Task item: Where the listing shows an image, skip it and output all other material unchanged.

Information supplied:
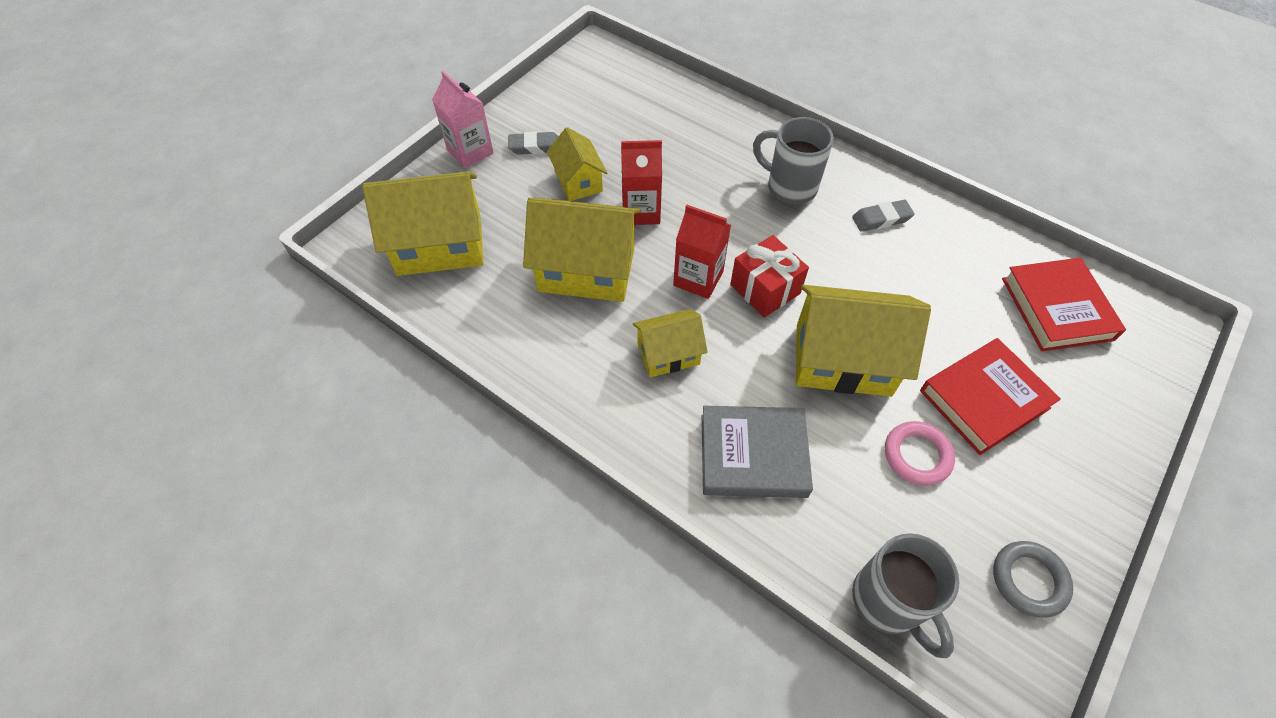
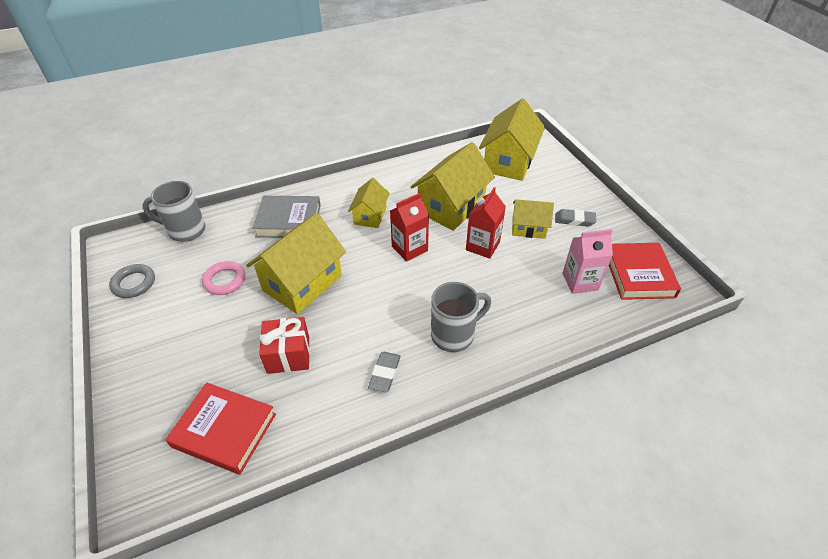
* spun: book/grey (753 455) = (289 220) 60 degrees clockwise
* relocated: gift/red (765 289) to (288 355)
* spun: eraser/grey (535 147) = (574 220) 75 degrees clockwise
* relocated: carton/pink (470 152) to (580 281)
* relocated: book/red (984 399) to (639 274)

Solution to the exercise:
* spun: book/grey (753 455) = (289 220) 60 degrees clockwise
* relocated: gift/red (765 289) to (288 355)
* spun: eraser/grey (535 147) = (574 220) 75 degrees clockwise
* relocated: carton/pink (470 152) to (580 281)
* relocated: book/red (984 399) to (639 274)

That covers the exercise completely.